### Directions for this task
Find the line containing "cyan 1x1 cone [619,466,668,543]", then print it and each following line through the end of the records, exactly and with nothing added; leave out any pictures.

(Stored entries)
· · · · ·

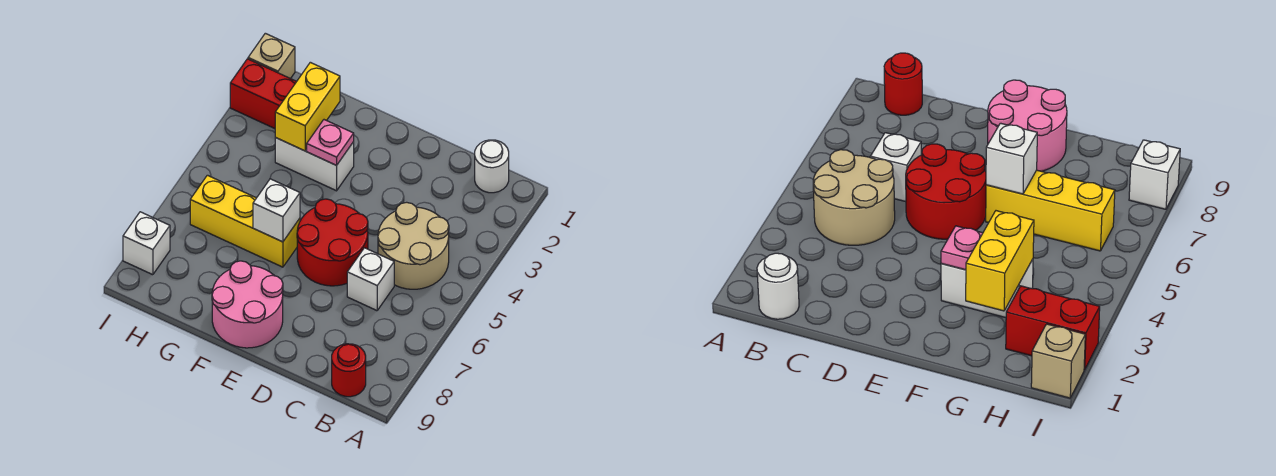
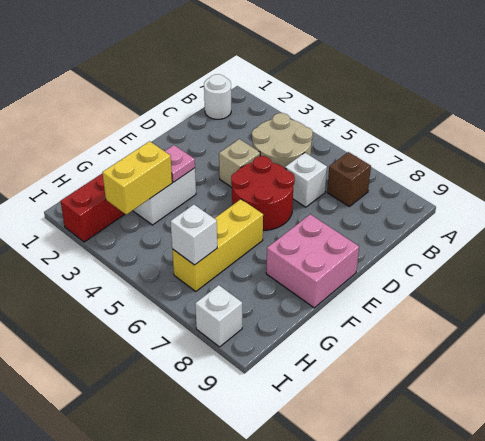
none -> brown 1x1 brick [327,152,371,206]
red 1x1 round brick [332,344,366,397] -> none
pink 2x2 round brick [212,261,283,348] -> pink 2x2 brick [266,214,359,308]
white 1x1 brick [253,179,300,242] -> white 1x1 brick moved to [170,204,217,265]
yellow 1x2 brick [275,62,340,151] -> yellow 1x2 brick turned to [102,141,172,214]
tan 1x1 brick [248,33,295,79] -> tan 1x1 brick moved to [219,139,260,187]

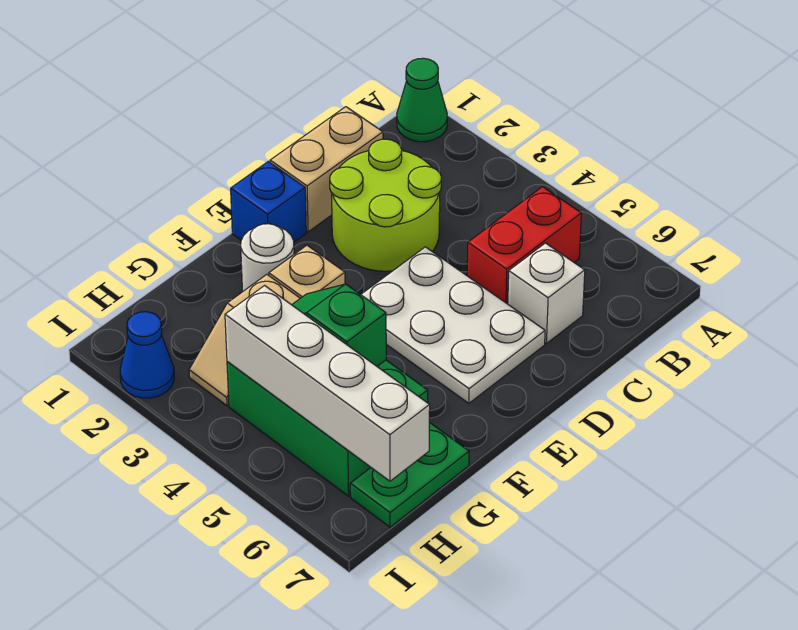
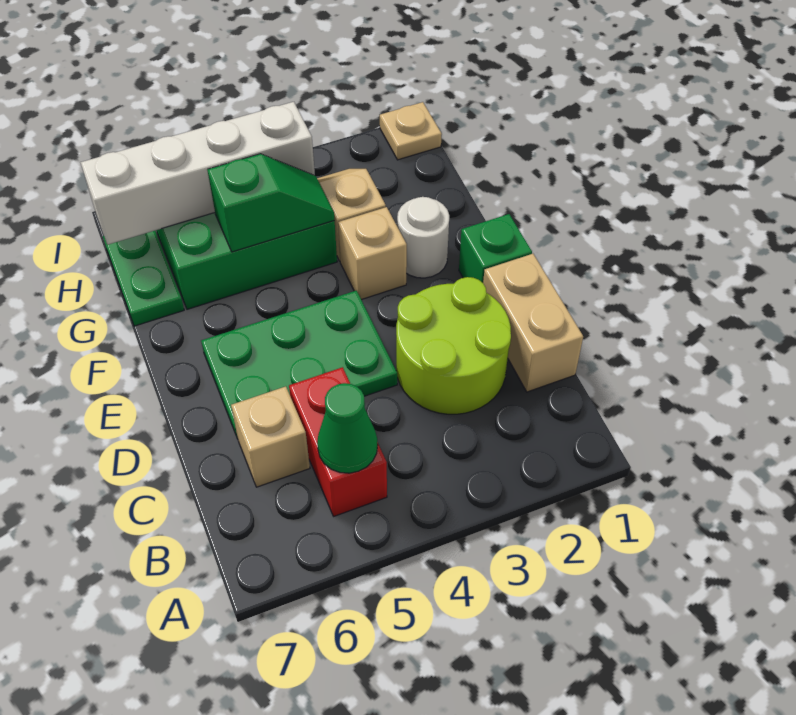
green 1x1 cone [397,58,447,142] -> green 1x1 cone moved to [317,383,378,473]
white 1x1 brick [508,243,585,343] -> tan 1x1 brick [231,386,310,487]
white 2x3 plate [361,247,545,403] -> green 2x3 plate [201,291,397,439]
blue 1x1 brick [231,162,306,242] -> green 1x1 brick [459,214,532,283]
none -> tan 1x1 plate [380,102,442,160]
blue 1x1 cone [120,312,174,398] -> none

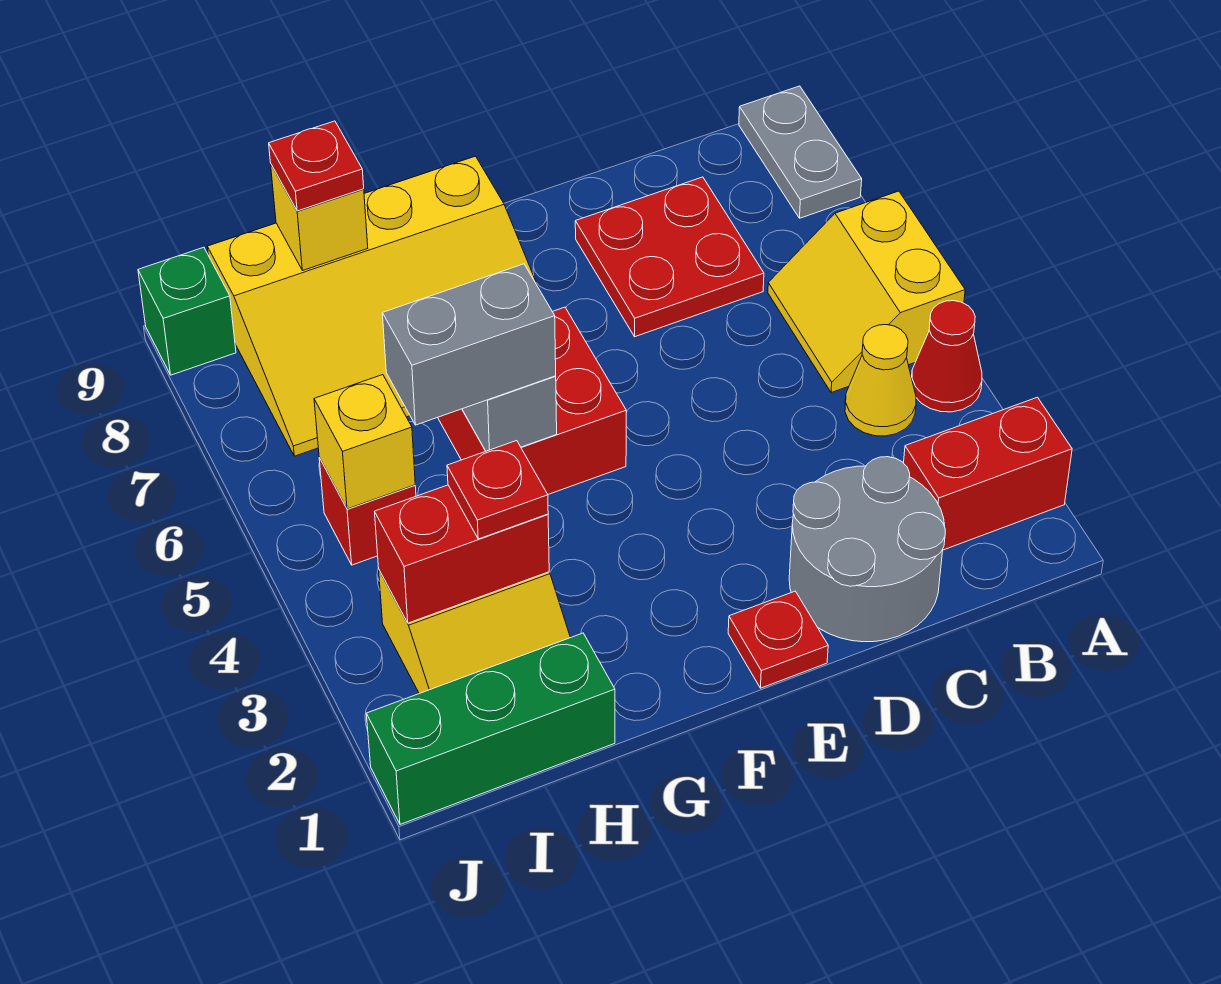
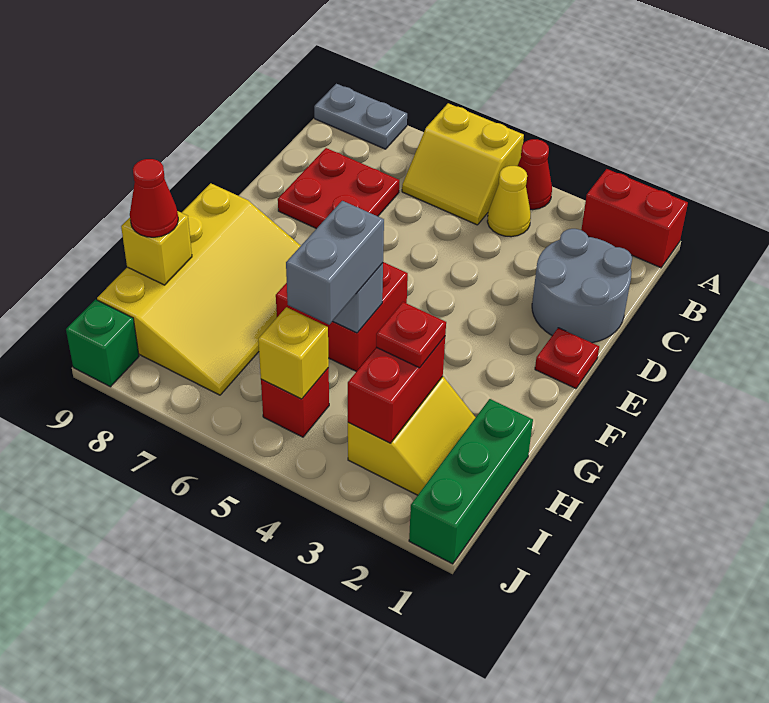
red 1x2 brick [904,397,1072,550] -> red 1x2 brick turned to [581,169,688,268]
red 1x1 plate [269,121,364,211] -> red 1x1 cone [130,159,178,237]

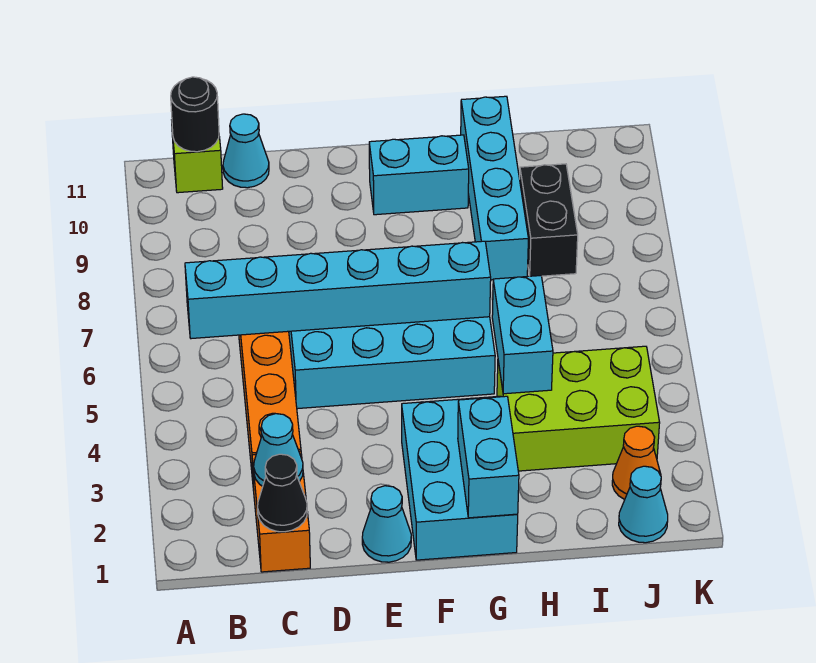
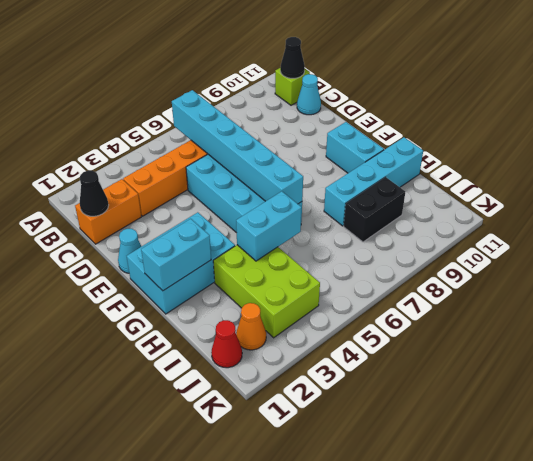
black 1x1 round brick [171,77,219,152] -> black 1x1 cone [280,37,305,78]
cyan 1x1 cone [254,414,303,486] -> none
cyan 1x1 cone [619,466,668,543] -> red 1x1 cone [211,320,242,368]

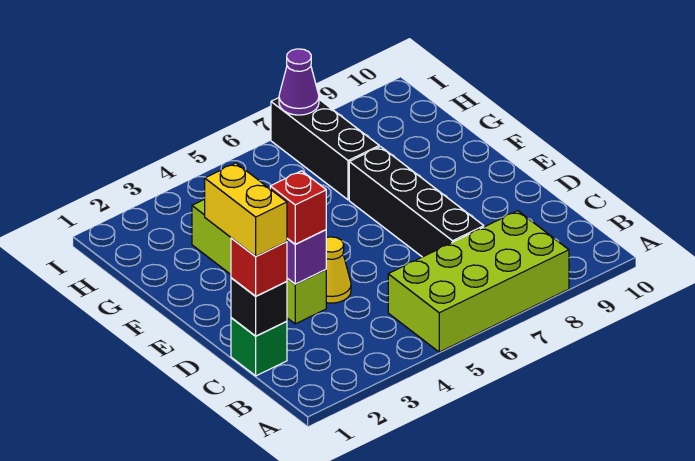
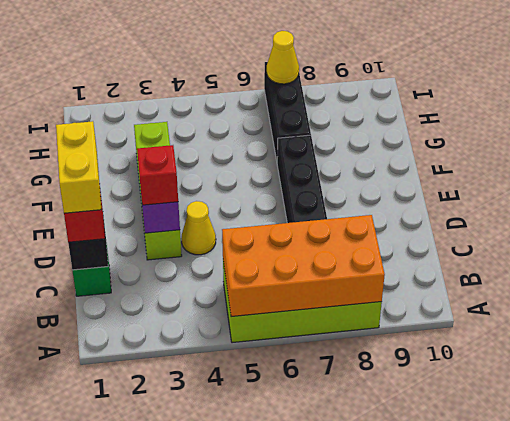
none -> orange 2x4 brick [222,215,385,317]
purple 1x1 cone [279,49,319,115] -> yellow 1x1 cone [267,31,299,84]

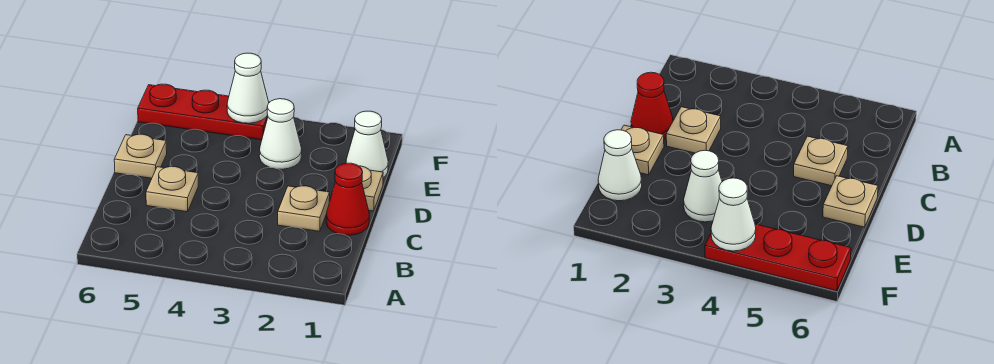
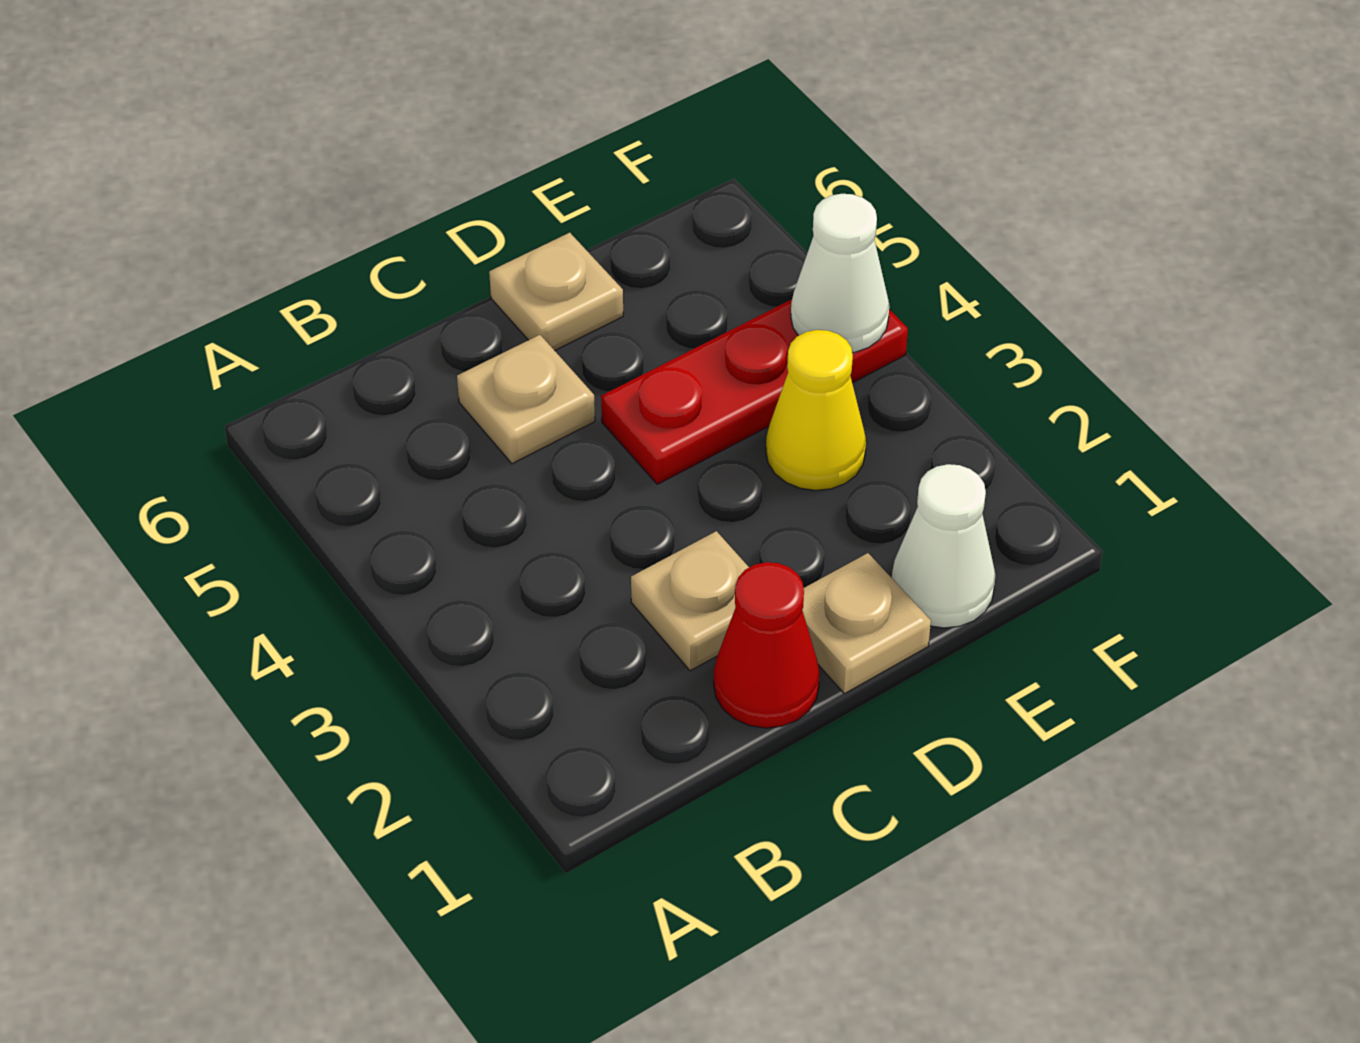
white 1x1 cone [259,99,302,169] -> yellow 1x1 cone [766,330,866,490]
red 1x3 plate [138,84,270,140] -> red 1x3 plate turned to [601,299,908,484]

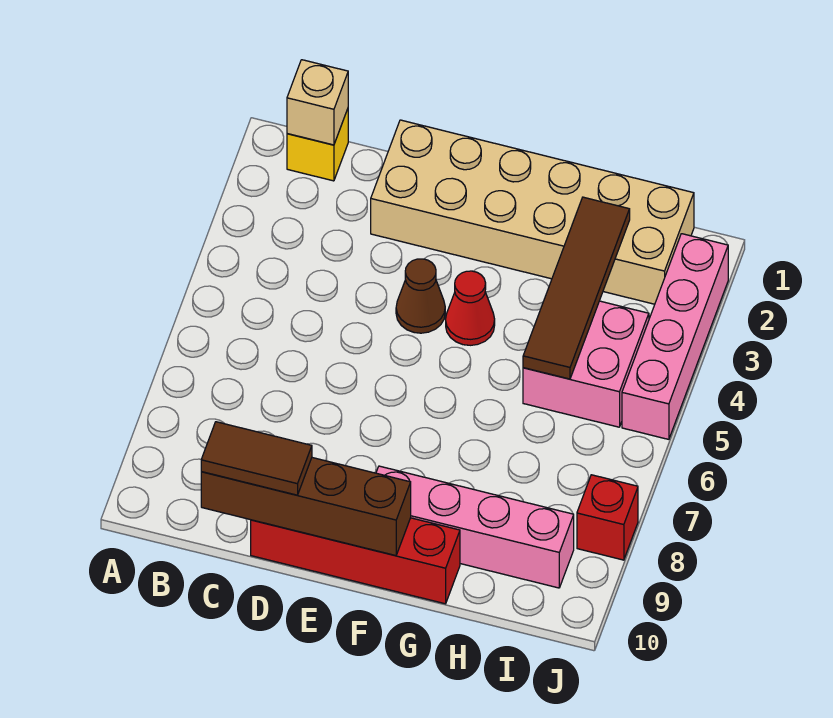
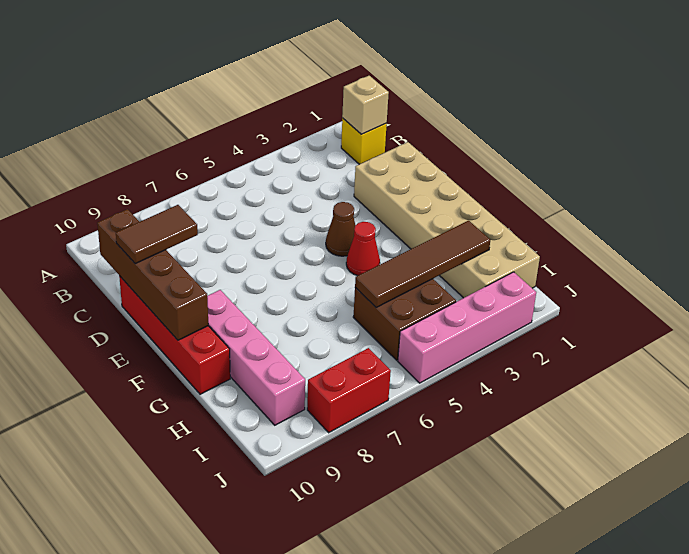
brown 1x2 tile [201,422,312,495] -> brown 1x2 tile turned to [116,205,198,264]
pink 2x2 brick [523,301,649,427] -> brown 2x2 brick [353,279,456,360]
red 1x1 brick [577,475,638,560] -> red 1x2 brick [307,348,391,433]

· · · · ·

### Answer section
cyan 1x1 cone [619,466,668,543] -> red 1x1 cone [211,320,242,368]

none -> orange 2x4 brick [222,215,385,317]
purple 1x1 cone [279,49,319,115] -> yellow 1x1 cone [267,31,299,84]

white 1x1 cone [259,99,302,169] -> yellow 1x1 cone [766,330,866,490]
red 1x3 plate [138,84,270,140] -> red 1x3 plate turned to [601,299,908,484]

brown 1x2 tile [201,422,312,495] -> brown 1x2 tile turned to [116,205,198,264]
pink 2x2 brick [523,301,649,427] -> brown 2x2 brick [353,279,456,360]
red 1x1 brick [577,475,638,560] -> red 1x2 brick [307,348,391,433]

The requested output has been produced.